→ DATA FOR REVIEW
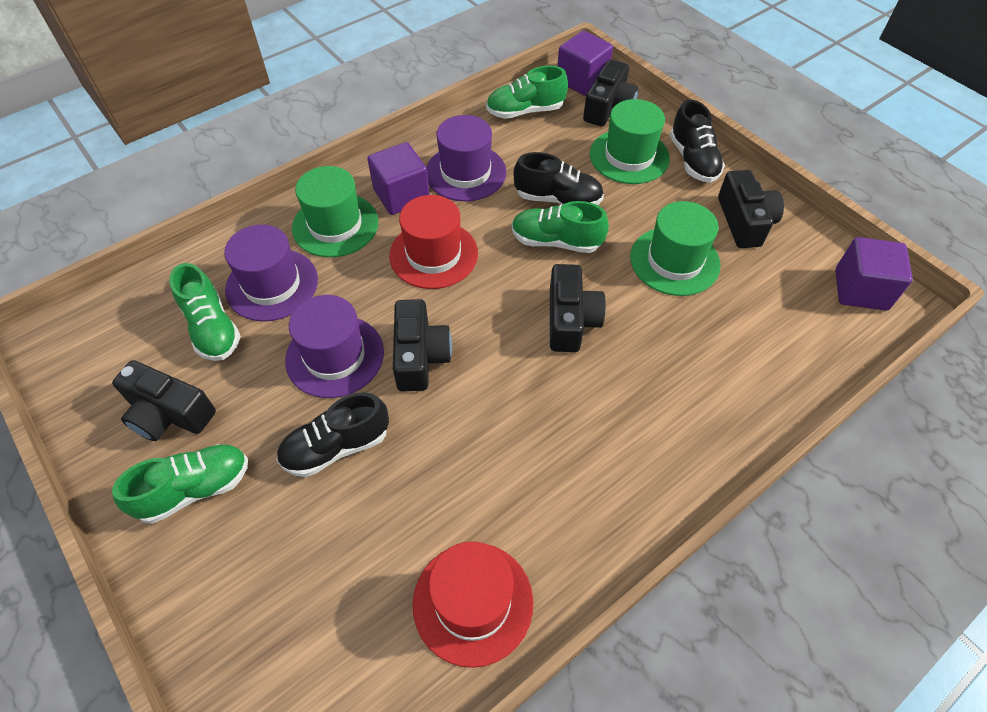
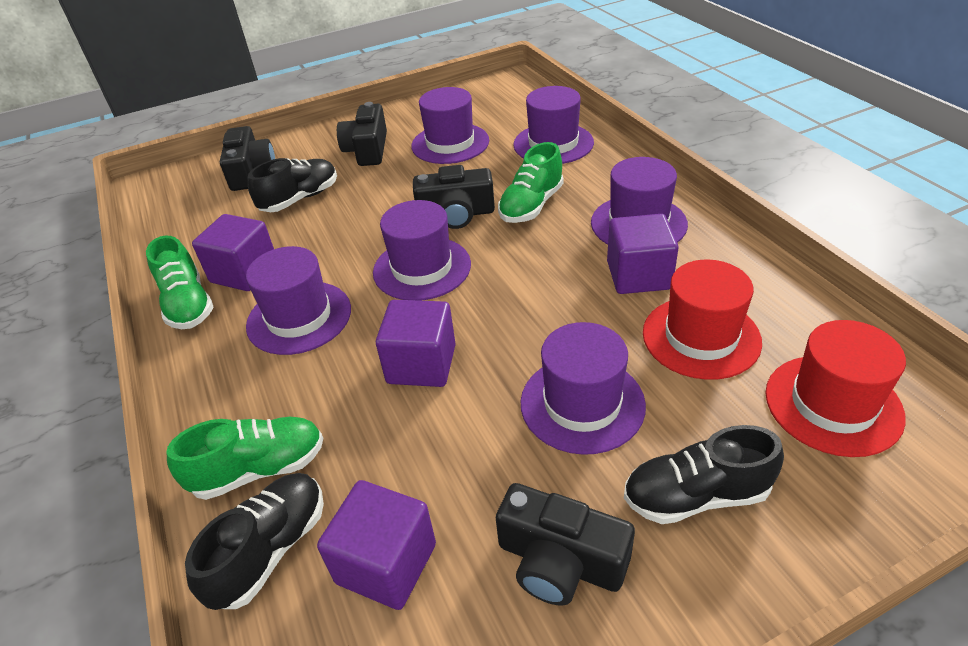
black camera: 5 -> 4
green hat: 3 -> 0
green shoe: 4 -> 3
purple cube: 3 -> 4
purple hat: 3 -> 6

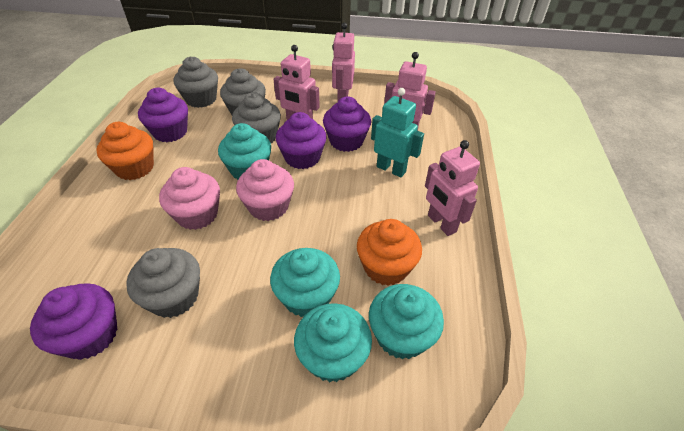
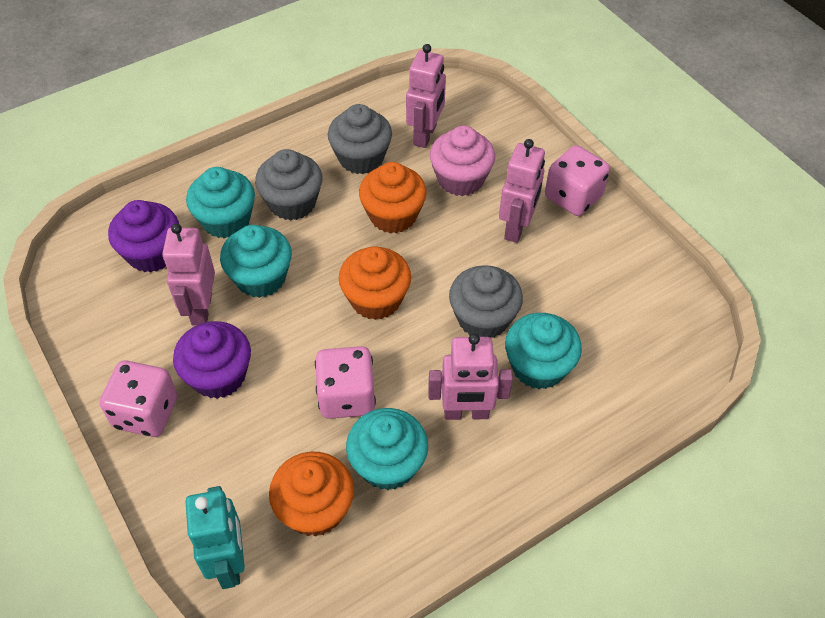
grey cupcake: 4 -> 3
orange cupcake: 2 -> 3
pink cupcake: 2 -> 1
pink dice: 0 -> 3
purple cupcake: 4 -> 2

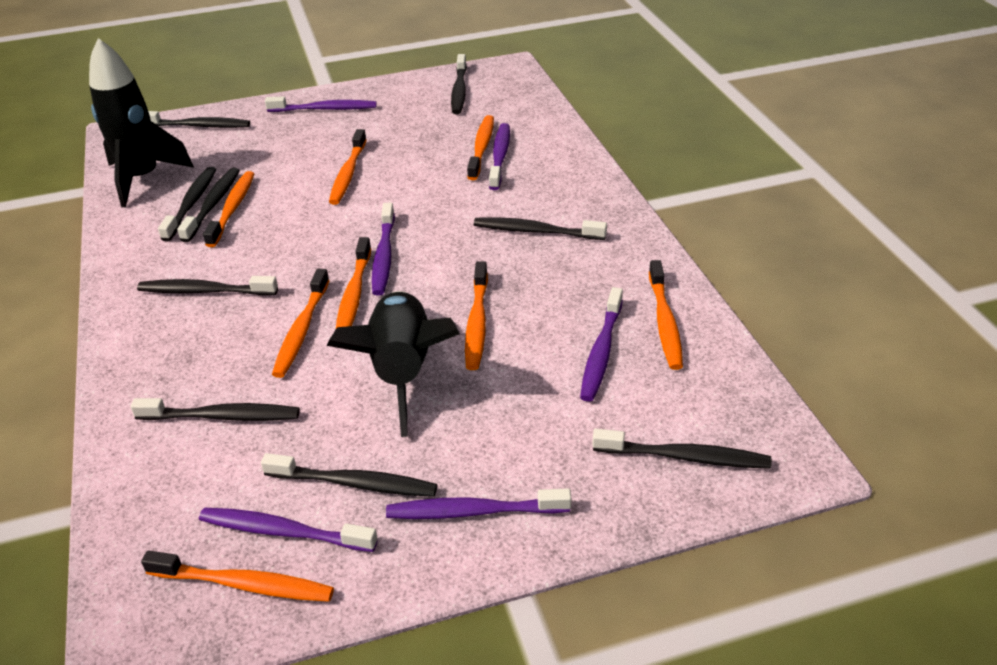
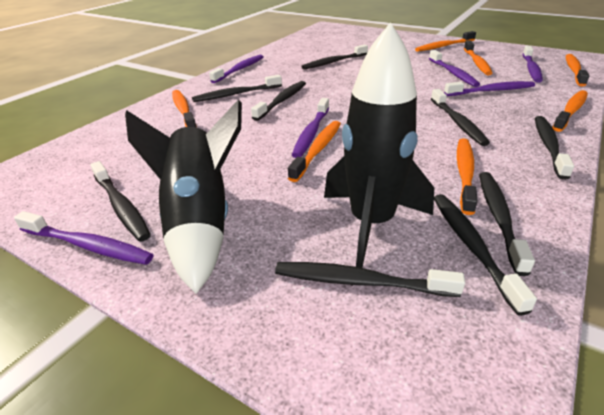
orange toothbrush: 8 -> 7

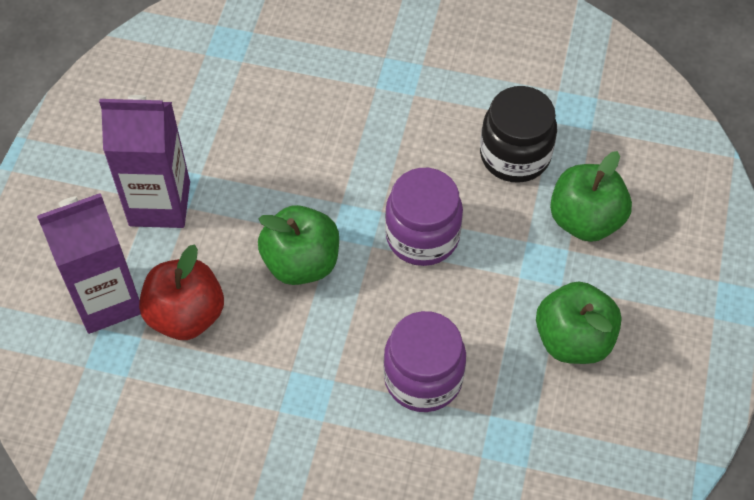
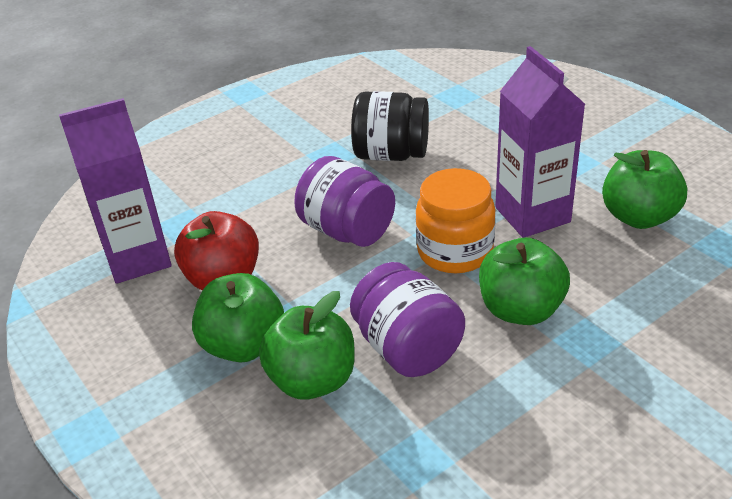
green apple: 3 -> 4
orange jar: 0 -> 1

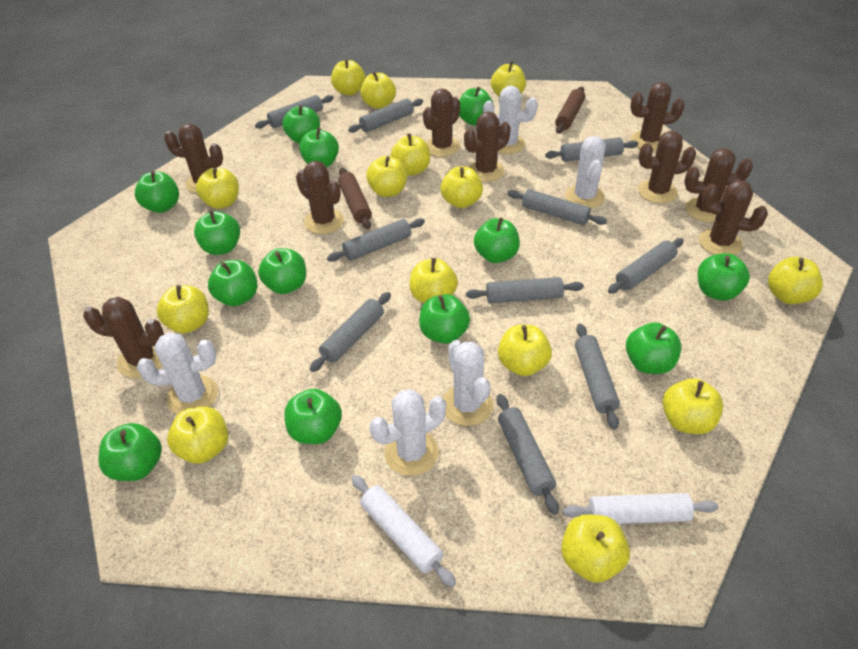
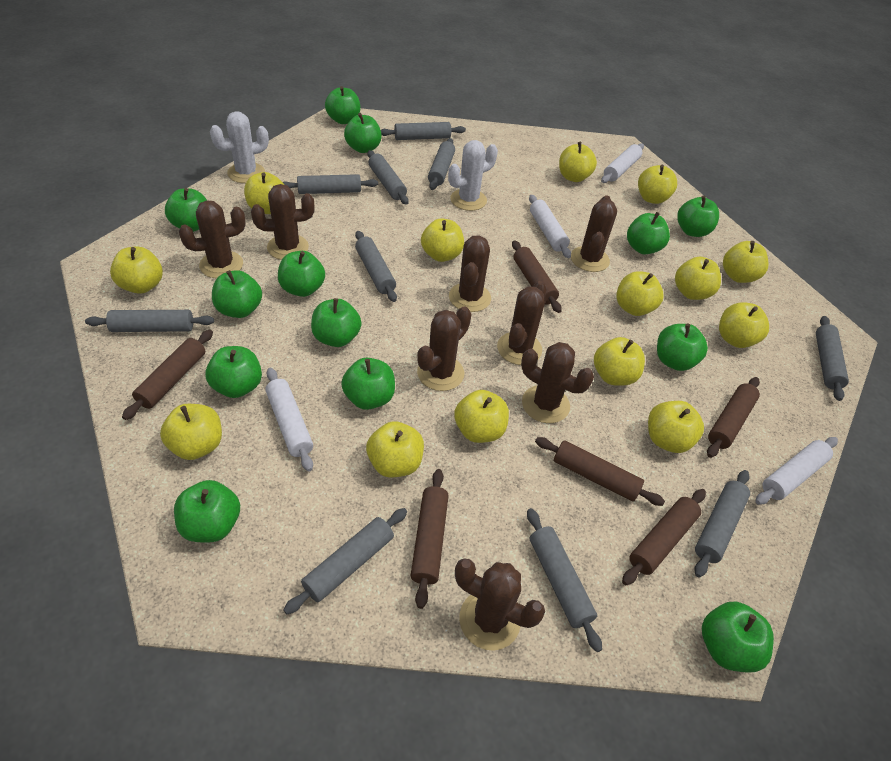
brown cactus: 9 -> 8
brown rolling pin: 2 -> 6
white cactus: 5 -> 2
white rolling pin: 2 -> 4

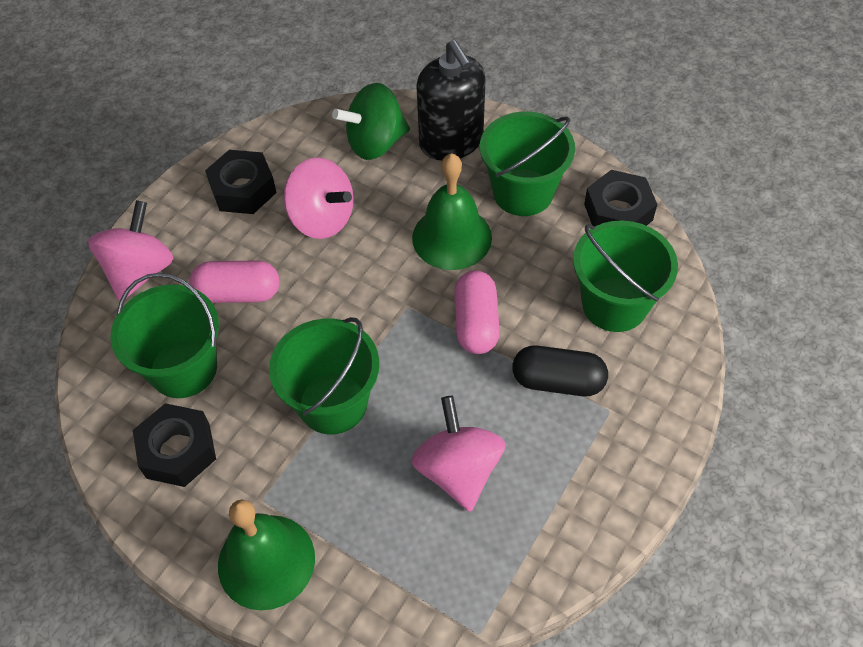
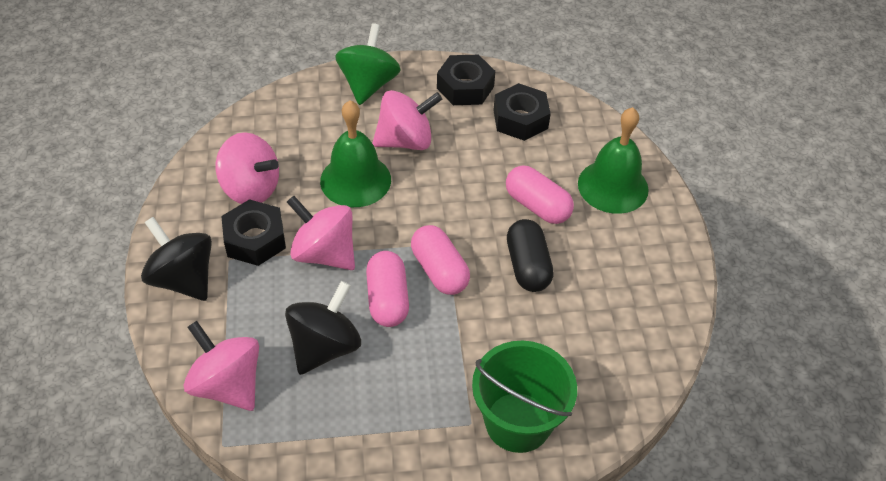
black soap dispenser: 1 -> 0
black spinning top: 0 -> 2
green bucket: 4 -> 1
pink capsule: 2 -> 3
pink spinning top: 3 -> 4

→ ACTIVITY
The lines to show are those in the data above that include "orange".

→ TASK OUTPUT
orange cupcake: 2 -> 3
orange toothbrush: 8 -> 7
orange jar: 0 -> 1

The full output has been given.